WHAT IS EXPECTED —
Check each line of the data below for the string "triangle". Then give the number of lines that have it, without anything else.

LISTED ENTRIES —
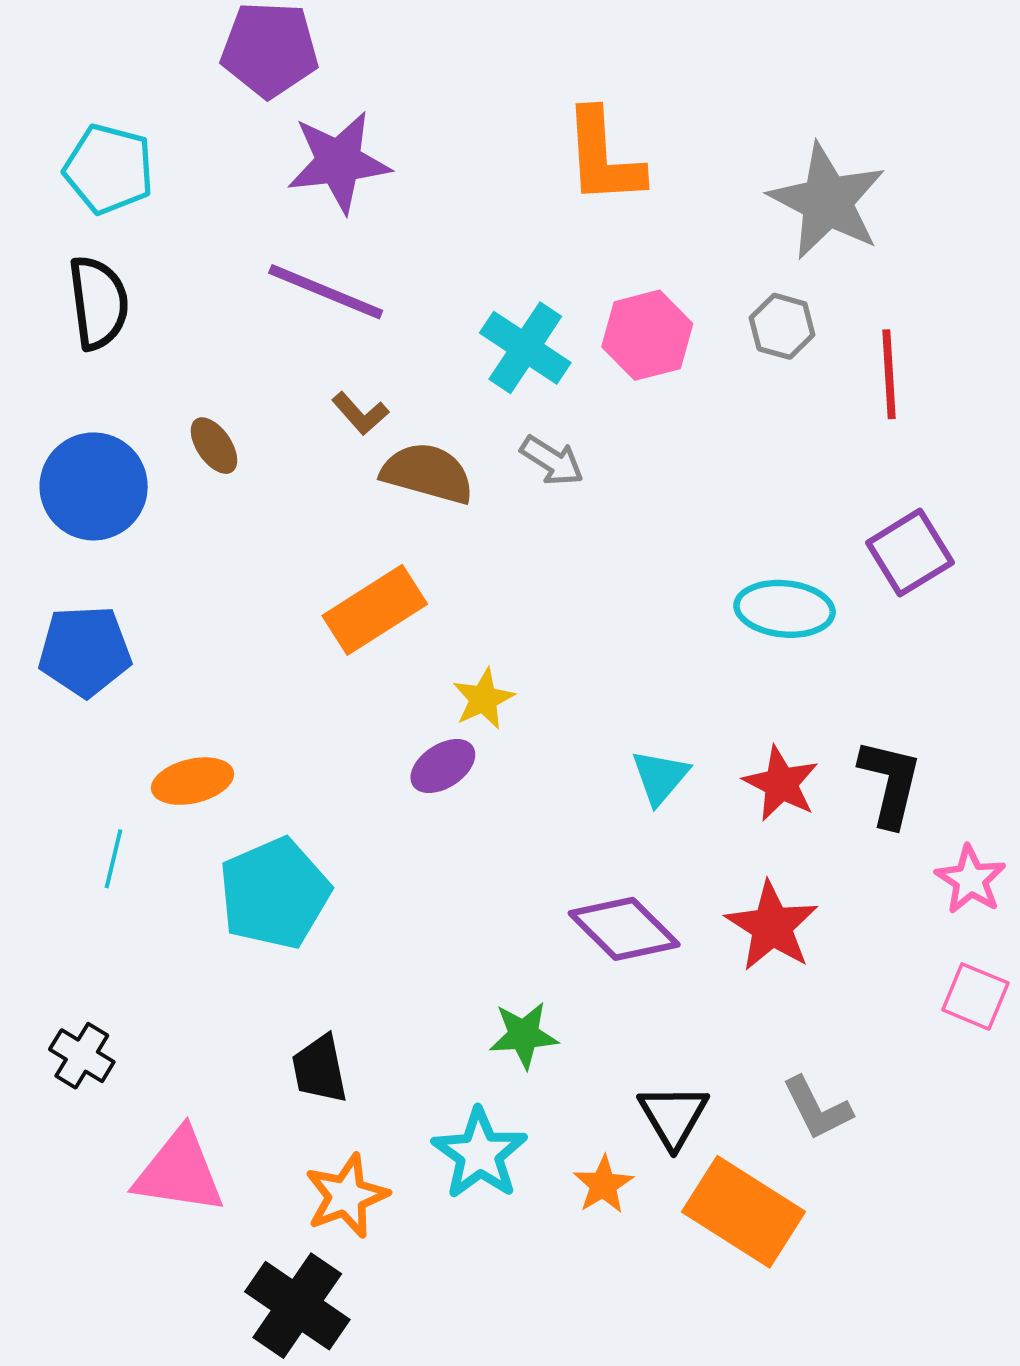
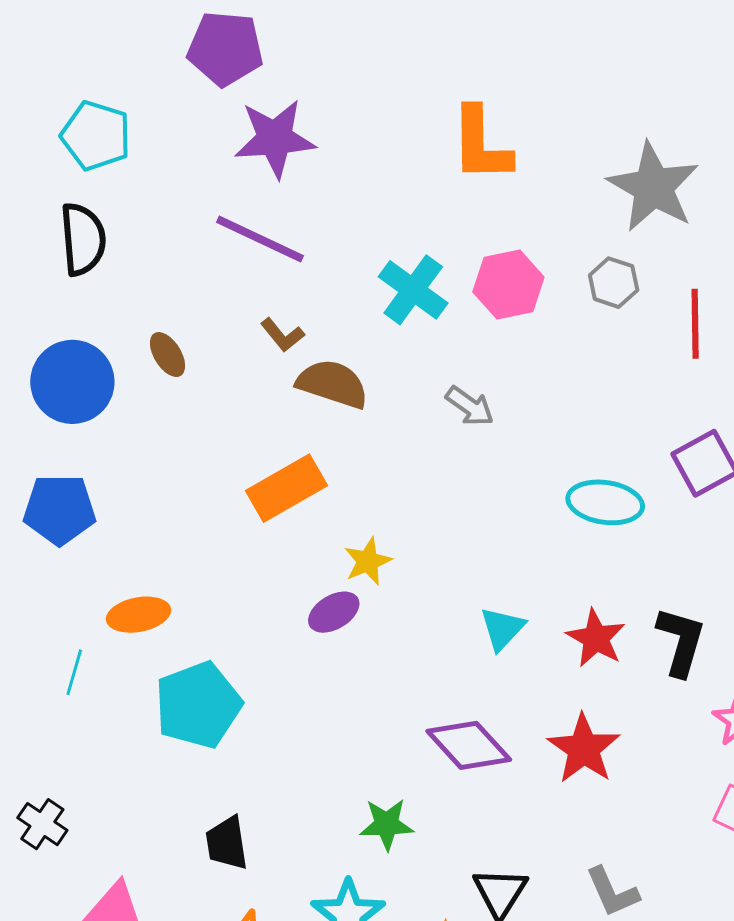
gray arrow: (552, 461) -> (470, 406), moved

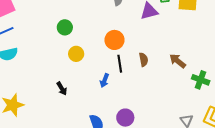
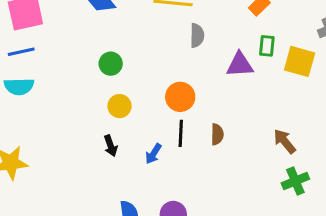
brown arrow: (178, 61) -> (285, 141), moved
green cross: (201, 80) -> (295, 181), turned 36
black arrow: (62, 89) -> (111, 146), moved

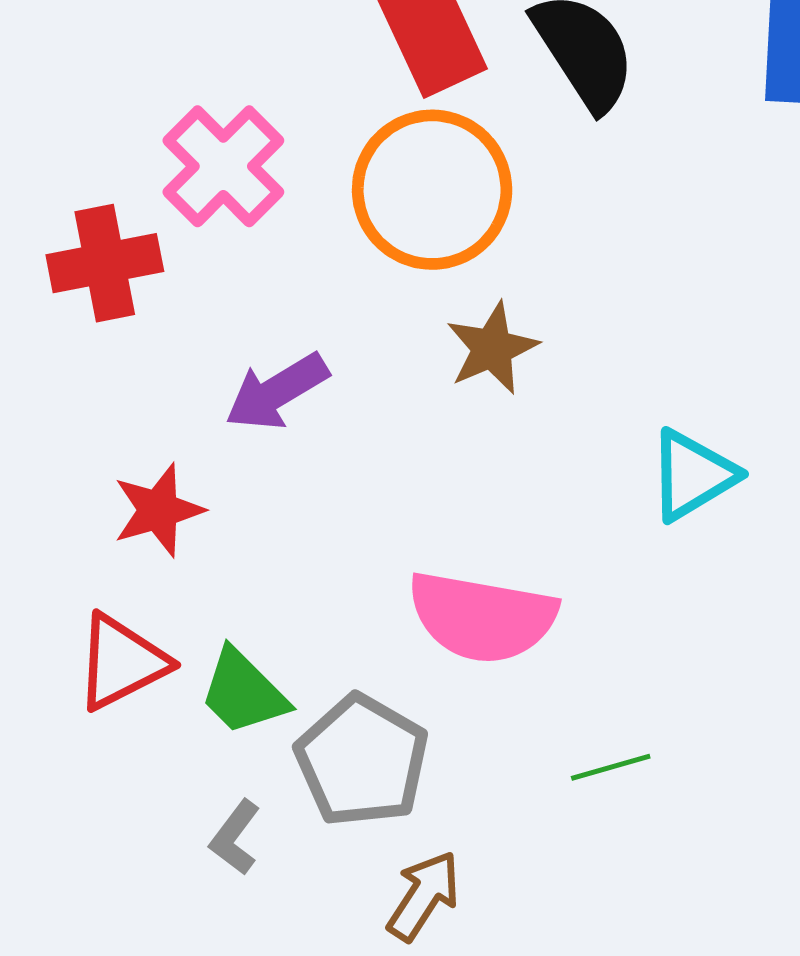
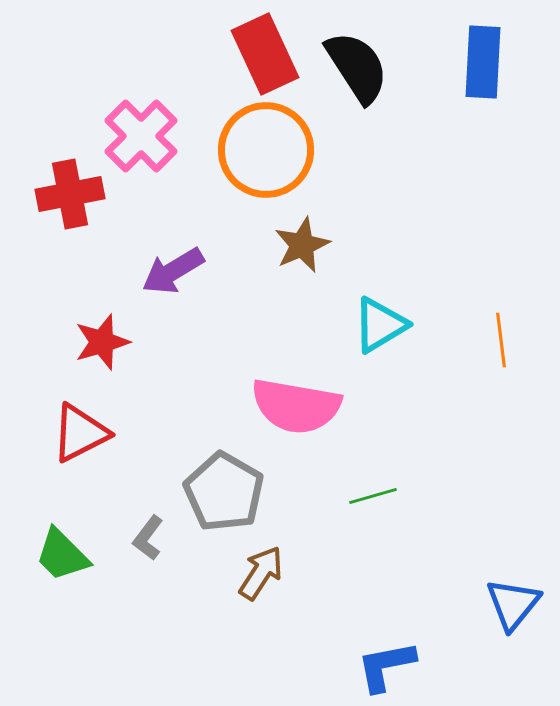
cyan triangle: (692, 475) -> (380, 325), moved
green trapezoid: (243, 692) -> (62, 555), moved

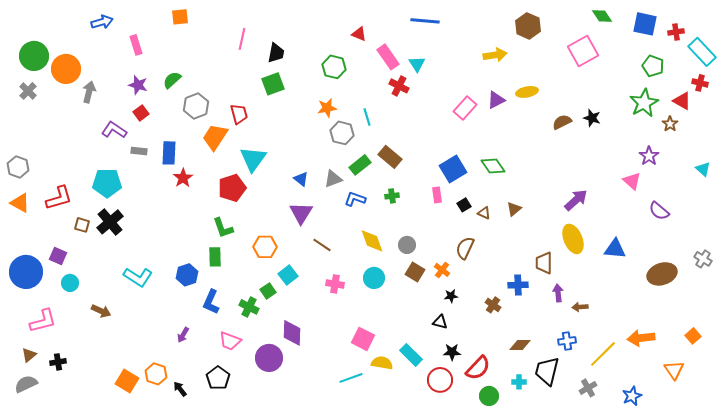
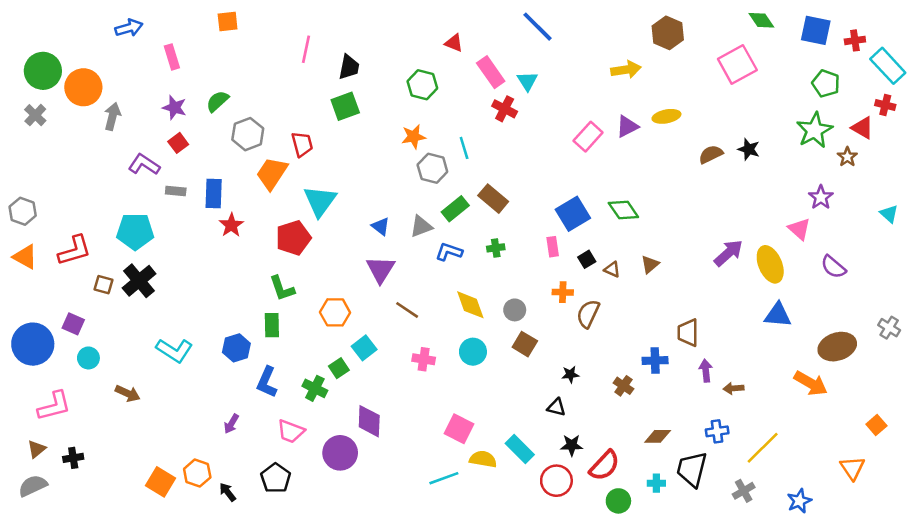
blue line: (425, 21) -> (537, 27), turned 40
yellow ellipse: (573, 239) -> (770, 264), moved
orange cross: (442, 270) -> (563, 292), moved, turned -35
orange arrow: (641, 338) -> (811, 383), moved, turned -144

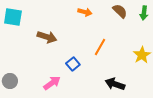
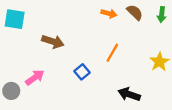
orange arrow: (85, 12) -> (109, 13), moved
pink arrow: (52, 83) -> (35, 77), moved

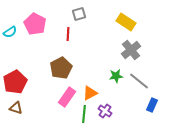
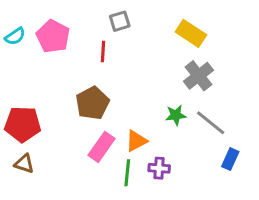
cyan semicircle: (10, 32) -> (15, 36), moved
red pentagon: (15, 82) -> (23, 124), turned 30
purple cross: (105, 111) -> (159, 168), turned -32

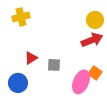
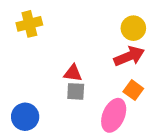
red triangle: (31, 58) -> (73, 73), moved, turned 40
orange square: (95, 73) -> (133, 90), moved

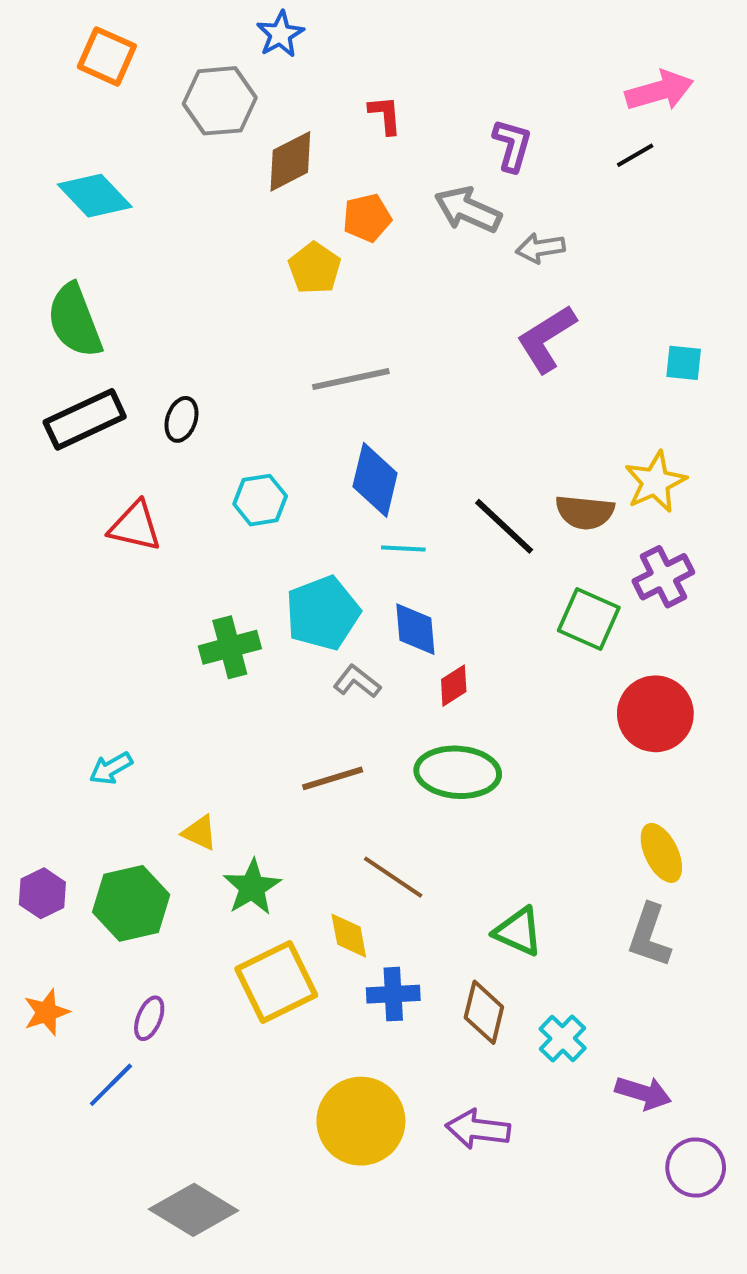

ANSWER SECTION —
2